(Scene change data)

------------------------------------------------

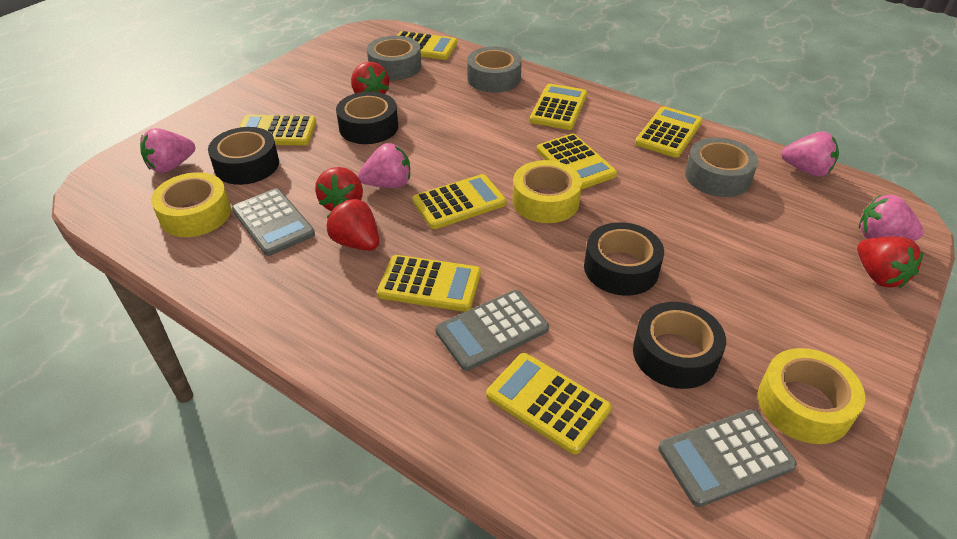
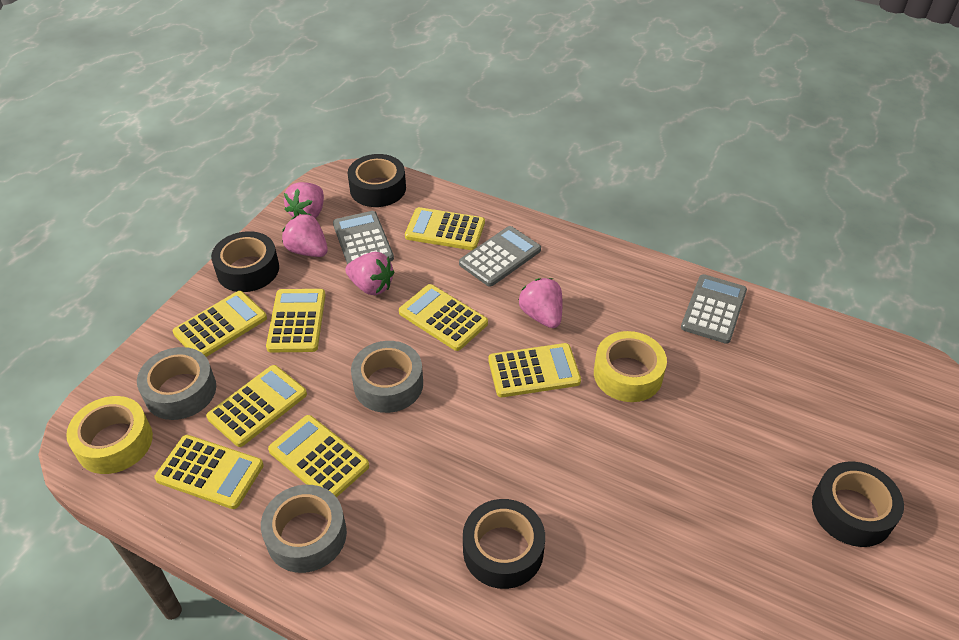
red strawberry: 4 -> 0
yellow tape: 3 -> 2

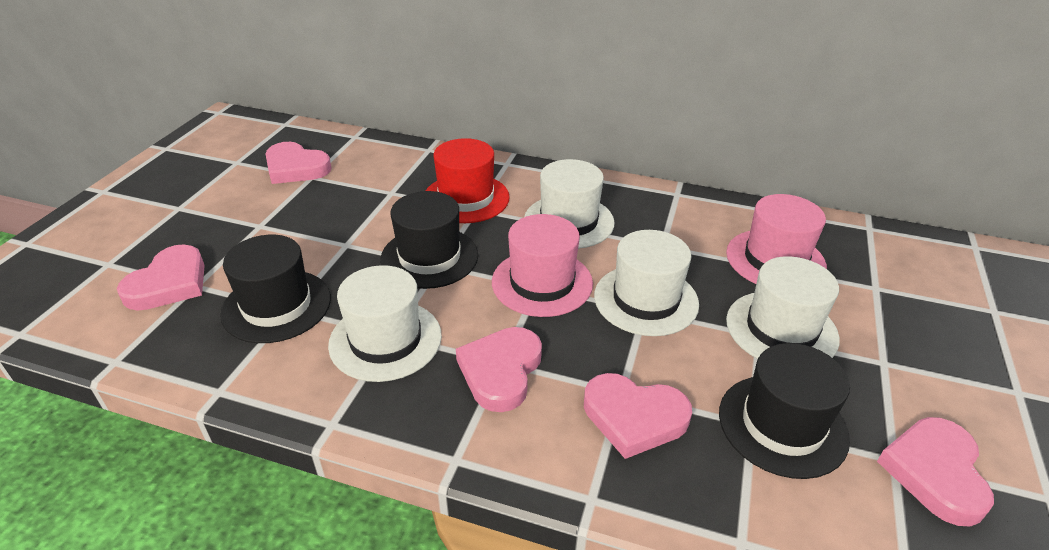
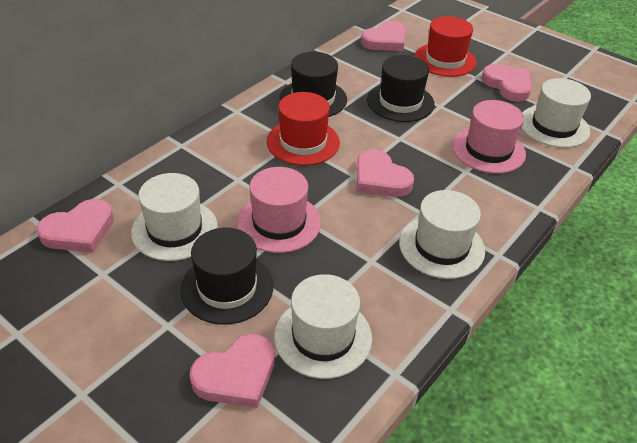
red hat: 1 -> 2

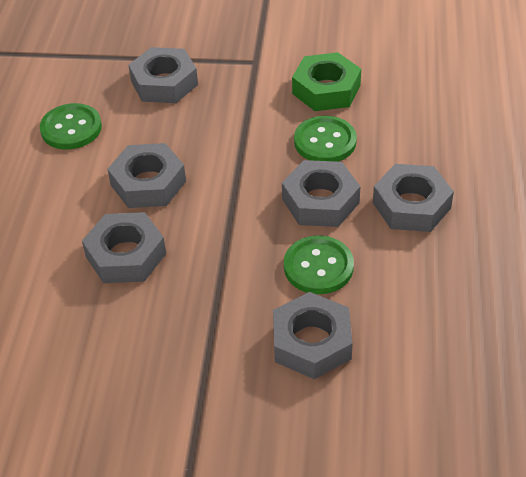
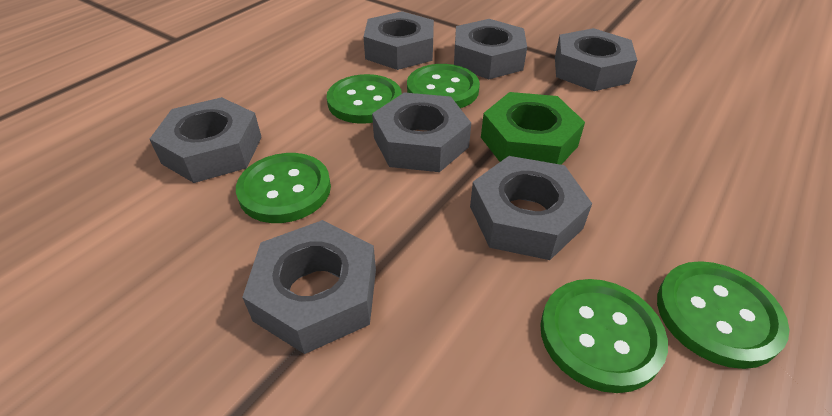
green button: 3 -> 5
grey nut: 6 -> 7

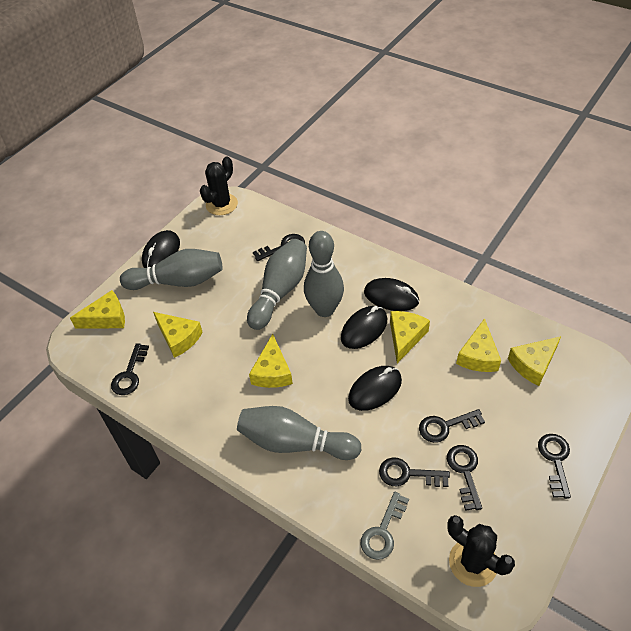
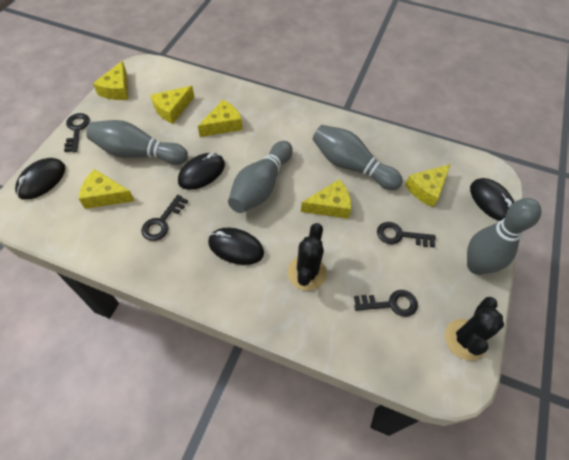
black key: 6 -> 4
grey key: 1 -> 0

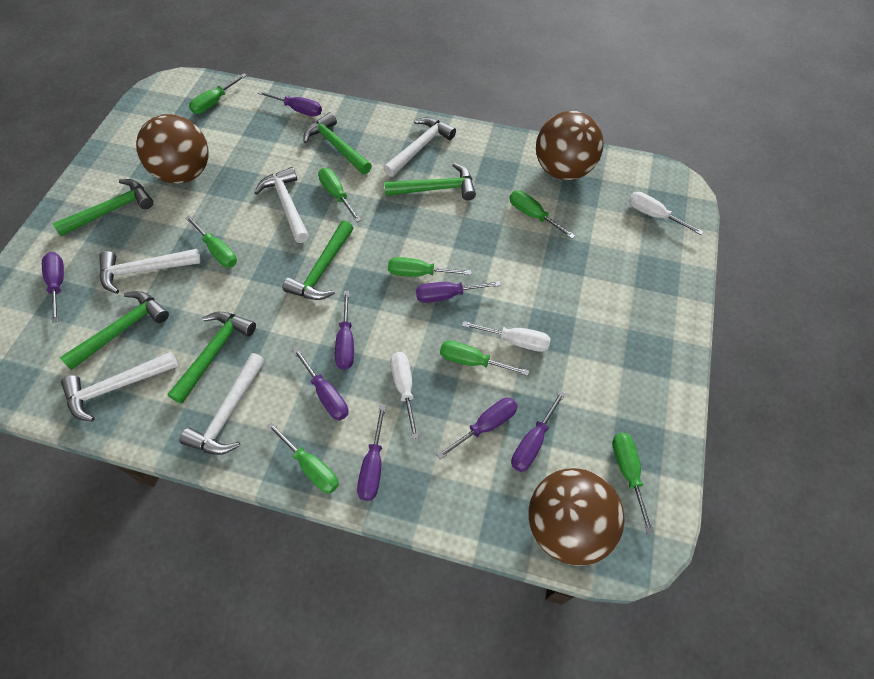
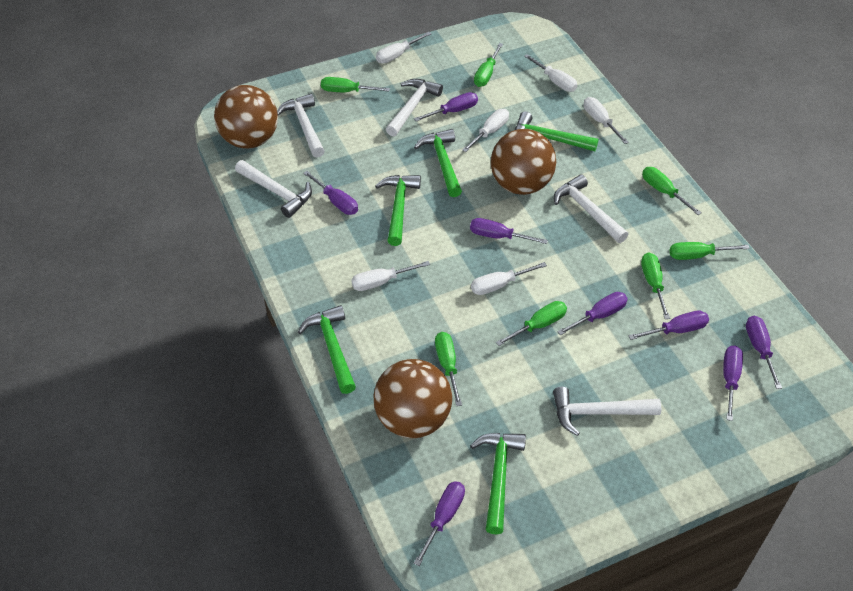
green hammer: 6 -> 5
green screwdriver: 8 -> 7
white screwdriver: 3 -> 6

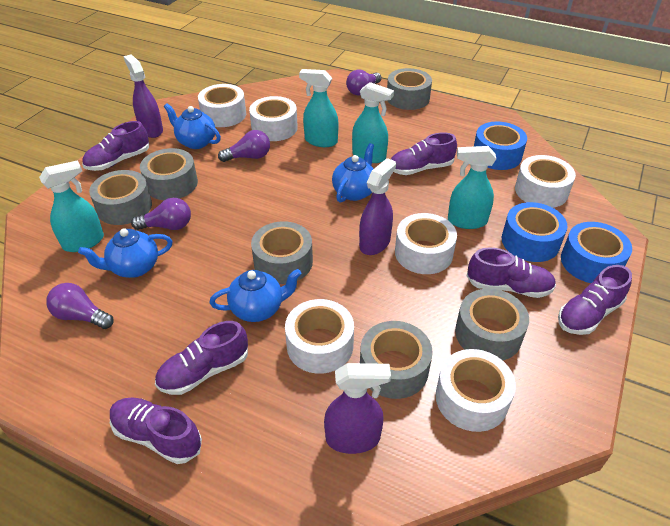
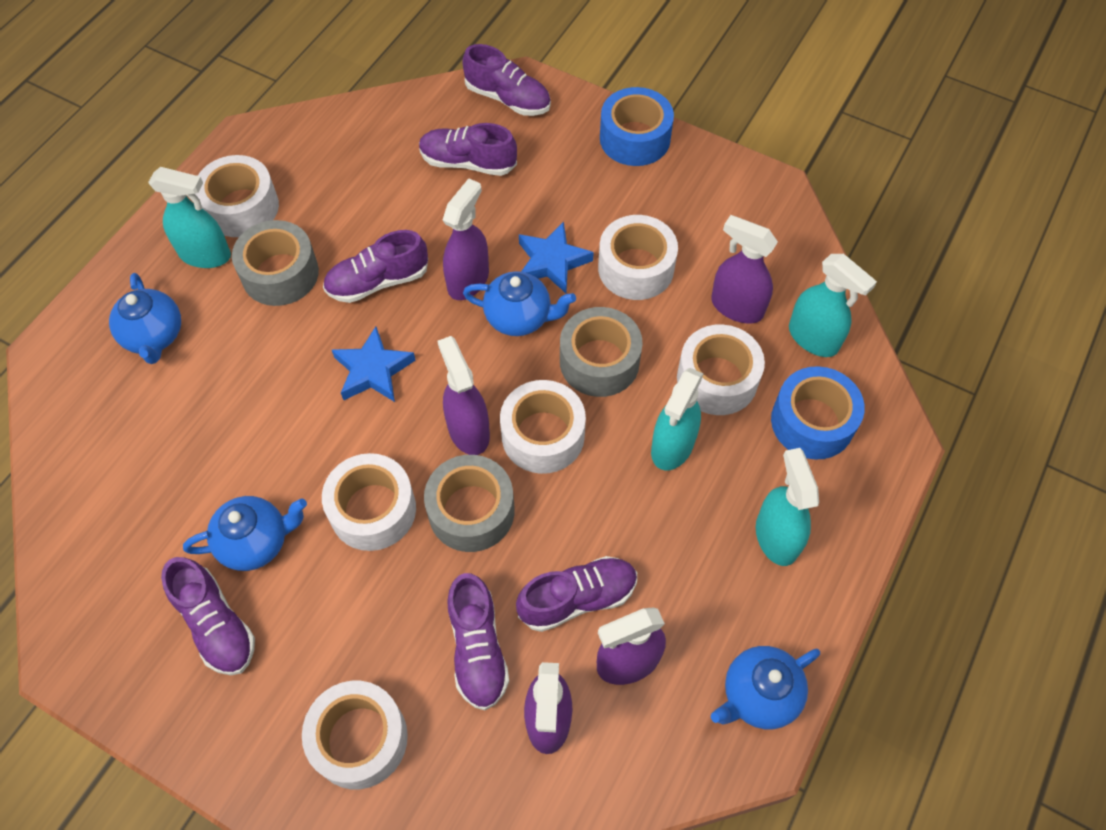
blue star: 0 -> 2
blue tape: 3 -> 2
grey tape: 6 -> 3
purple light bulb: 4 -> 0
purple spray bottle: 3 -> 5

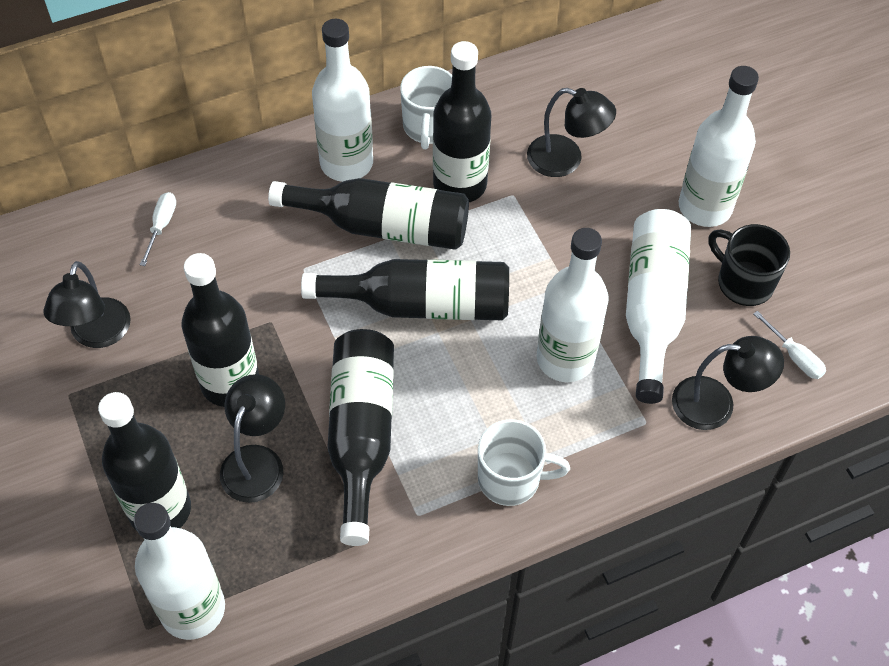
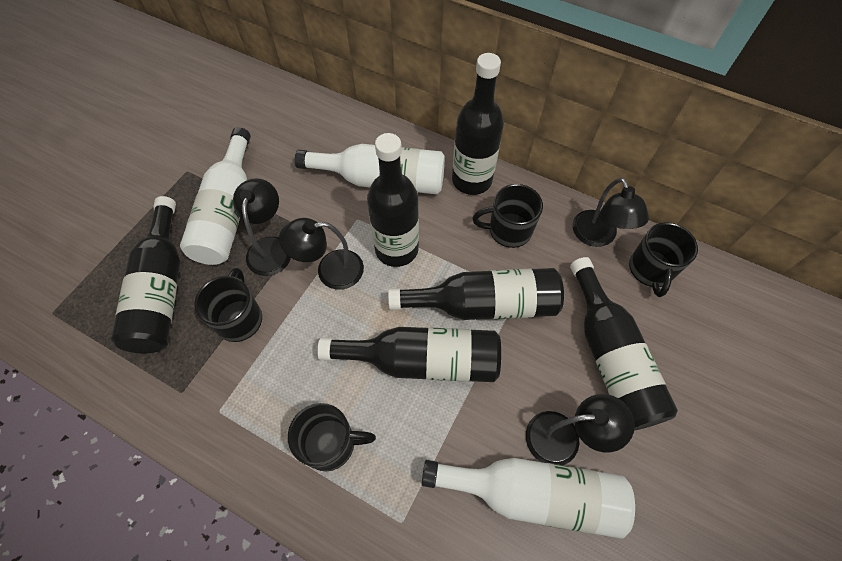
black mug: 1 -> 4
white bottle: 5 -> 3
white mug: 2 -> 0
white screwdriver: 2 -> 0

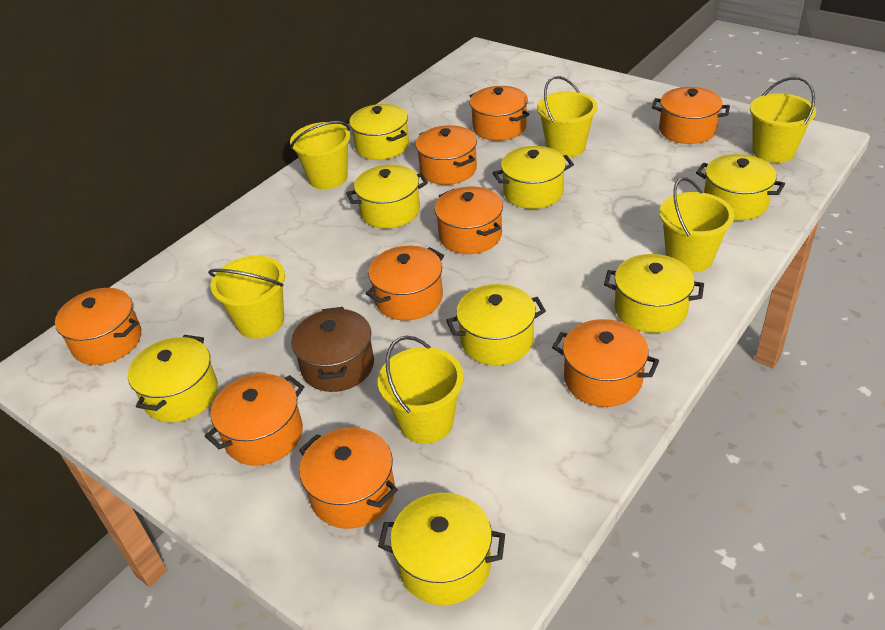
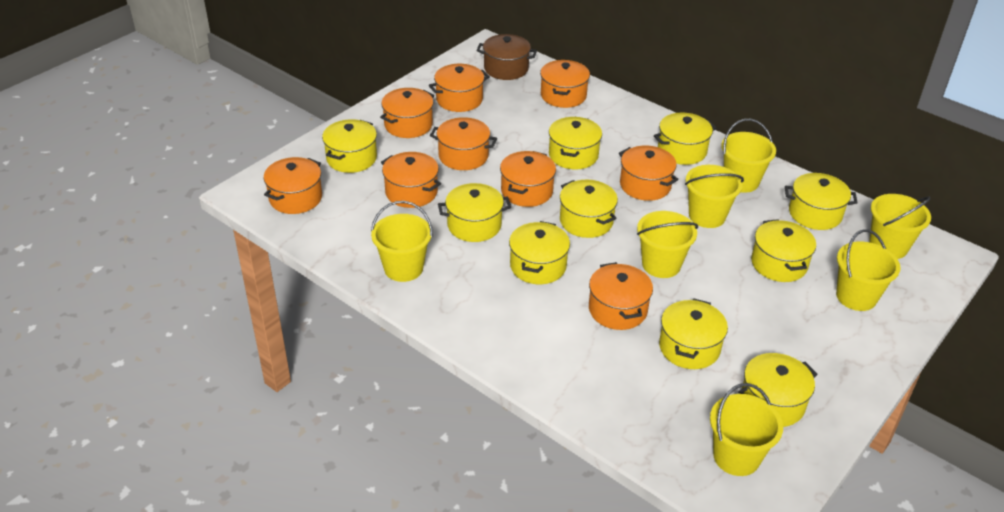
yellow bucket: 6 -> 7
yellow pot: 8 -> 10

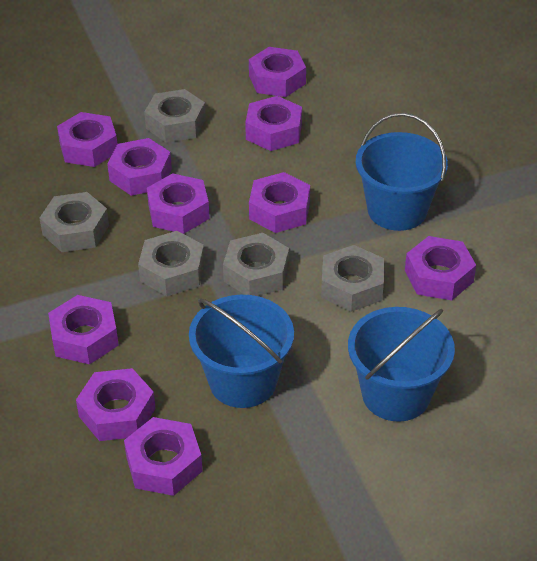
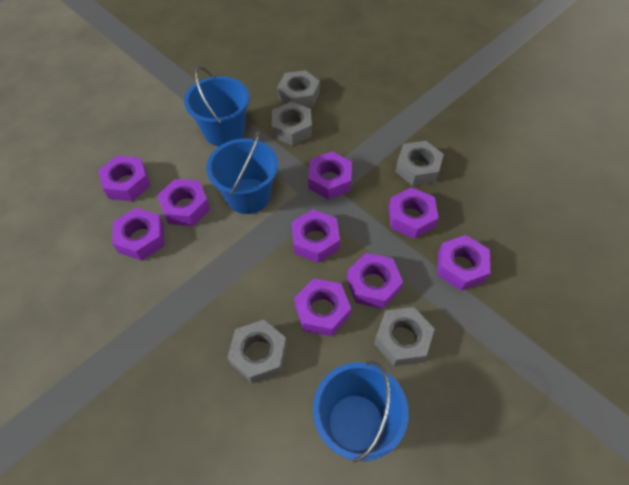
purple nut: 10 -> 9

------------------------------------------------

▸ WHAT YOU NEED TO DO:
With the pictures excluded, the records are to be reproduced exactly.

▸ EXERCISE ANSWER:
red strawberry: 4 -> 0
yellow tape: 3 -> 2

red hat: 1 -> 2

green button: 3 -> 5
grey nut: 6 -> 7

black key: 6 -> 4
grey key: 1 -> 0

green hammer: 6 -> 5
green screwdriver: 8 -> 7
white screwdriver: 3 -> 6

blue star: 0 -> 2
blue tape: 3 -> 2
grey tape: 6 -> 3
purple light bulb: 4 -> 0
purple spray bottle: 3 -> 5

black mug: 1 -> 4
white bottle: 5 -> 3
white mug: 2 -> 0
white screwdriver: 2 -> 0

yellow bucket: 6 -> 7
yellow pot: 8 -> 10

purple nut: 10 -> 9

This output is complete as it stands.